=== Data listing ===
──────────────────────────────

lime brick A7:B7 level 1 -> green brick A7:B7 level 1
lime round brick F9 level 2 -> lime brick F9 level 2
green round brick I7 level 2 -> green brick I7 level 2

──────────────────────────────

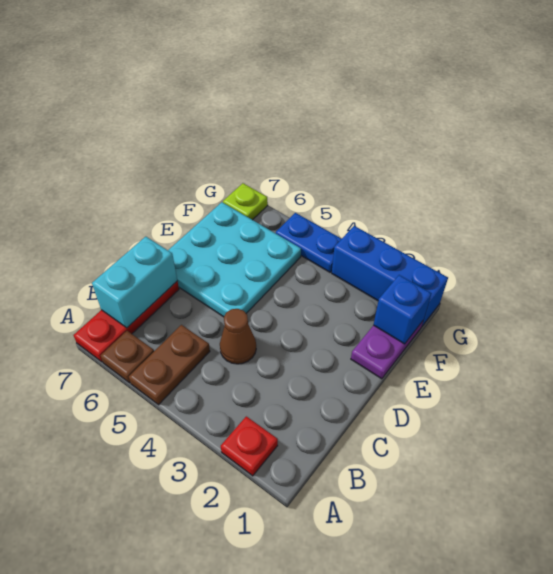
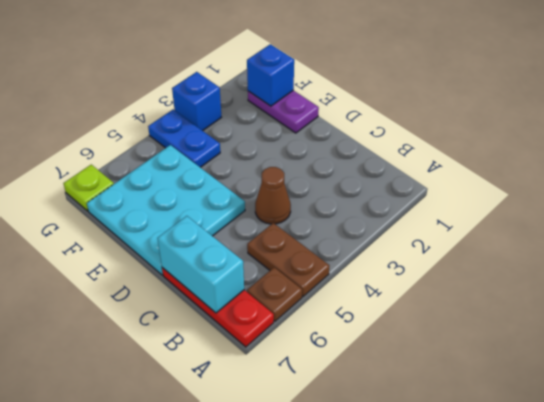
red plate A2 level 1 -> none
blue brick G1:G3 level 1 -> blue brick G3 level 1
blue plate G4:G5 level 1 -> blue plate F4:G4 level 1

──────────────────────────────

=== What you will do ===
Your answer should be the exact lines above from the one with "lime brick A7:B7" through the one with "green round brick", both included, and nothing besides.

=== Response to this task ===
lime brick A7:B7 level 1 -> green brick A7:B7 level 1
lime round brick F9 level 2 -> lime brick F9 level 2
green round brick I7 level 2 -> green brick I7 level 2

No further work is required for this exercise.